### TASK DIRECTIONS
What lines of the data hold the string "turned"? Copy them all.

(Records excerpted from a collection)
☆ ☆ ☆ ☆
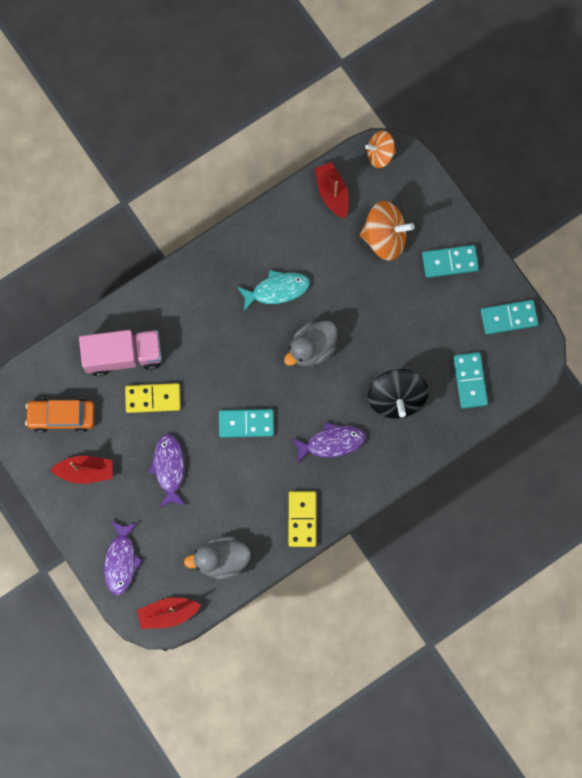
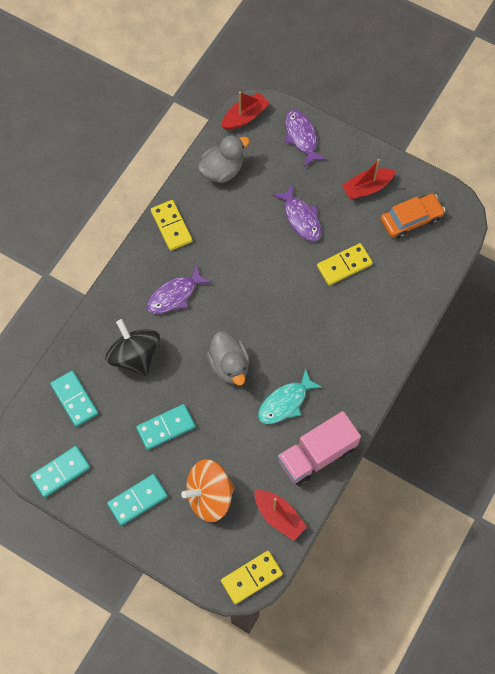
camera: 155 degrees right, 10 degrees down
(123, 355) = (388, 288): pink truck -> pink truck (317, 455)
(246, 423) = (255, 279): turquoise domino -> turquoise domino (166, 427)
(312, 348) = (229, 365): grey duck -> grey duck turned 135 degrees clockwise
(380, 154) = (251, 577): orange spinning top -> yellow domino

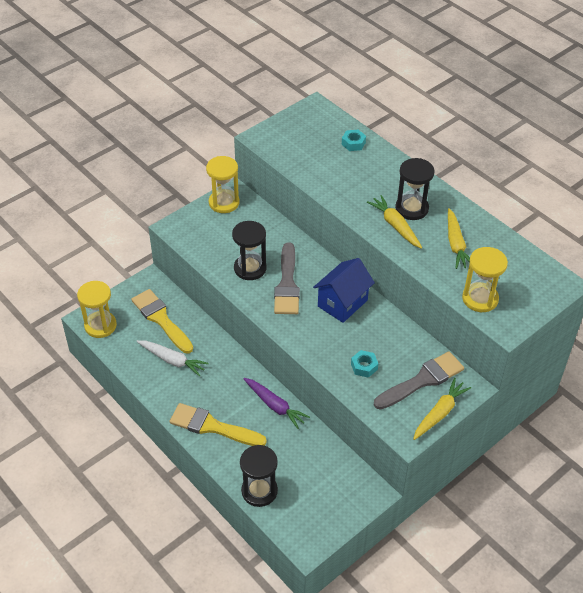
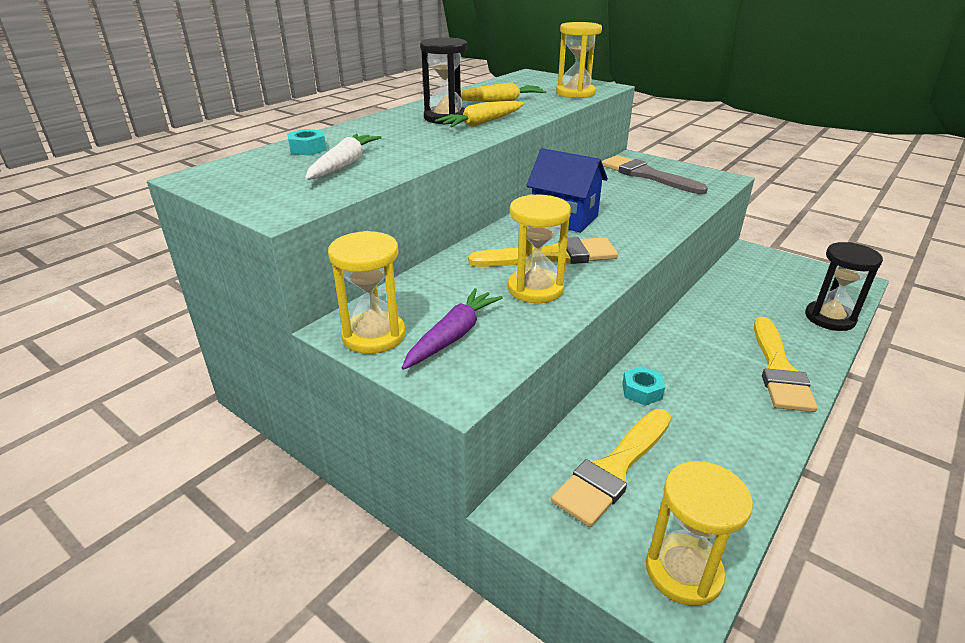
camera: 100 degrees left, 15 degrees down
(172, 360) = (695, 434): white carrot -> white carrot (344, 165)
(250, 268) = (535, 289): black hourglass -> yellow hourglass
(275, 406) = (698, 321): purple carrot -> purple carrot (453, 336)
(287, 284) = (551, 256): grey brush -> yellow brush
(364, 366) = (655, 201): turquoise nut -> turquoise nut (642, 391)
(440, 413) = (680, 167): yellow carrot -> none

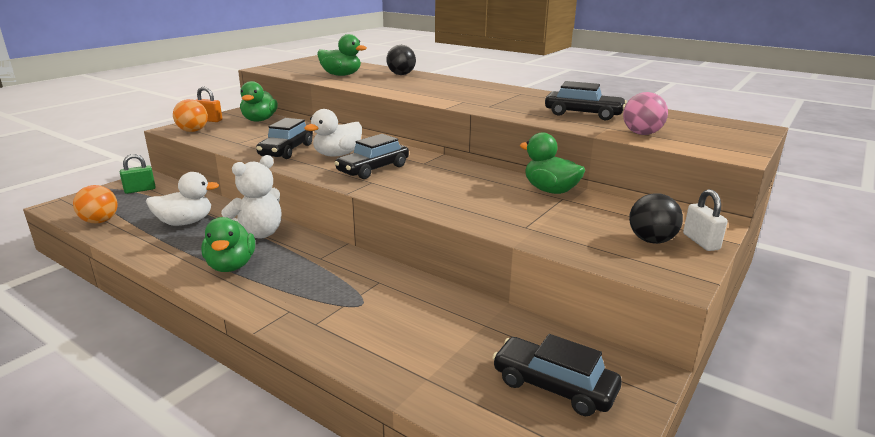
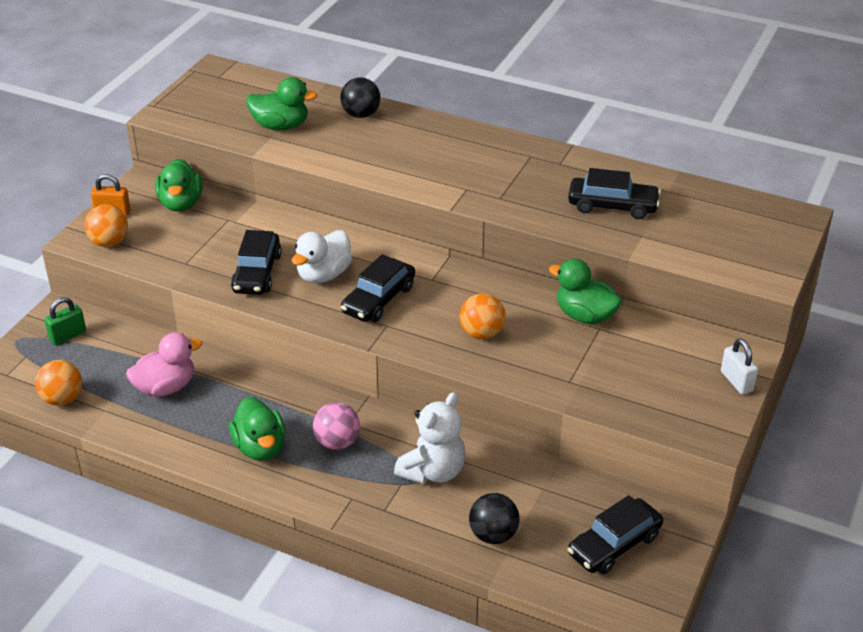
camera: 10 degrees left, 15 degrees up
(185, 222) = (166, 387): white duck -> pink duck
(258, 234) = (262, 395): white teddy bear -> white teddy bear (433, 471)
(452, 192) = (482, 333): none -> orange ball
(554, 386) = (614, 545): black car -> black car turned 60 degrees counterclockwise
(641, 134) = (678, 246): pink ball -> pink ball (337, 442)
(651, 240) = (691, 386): black ball -> black ball (493, 535)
☆ ☆ ☆ ☆
### THE ANSWER
(312, 348) = (229, 365): grey duck -> grey duck turned 135 degrees clockwise
(554, 386) = (614, 545): black car -> black car turned 60 degrees counterclockwise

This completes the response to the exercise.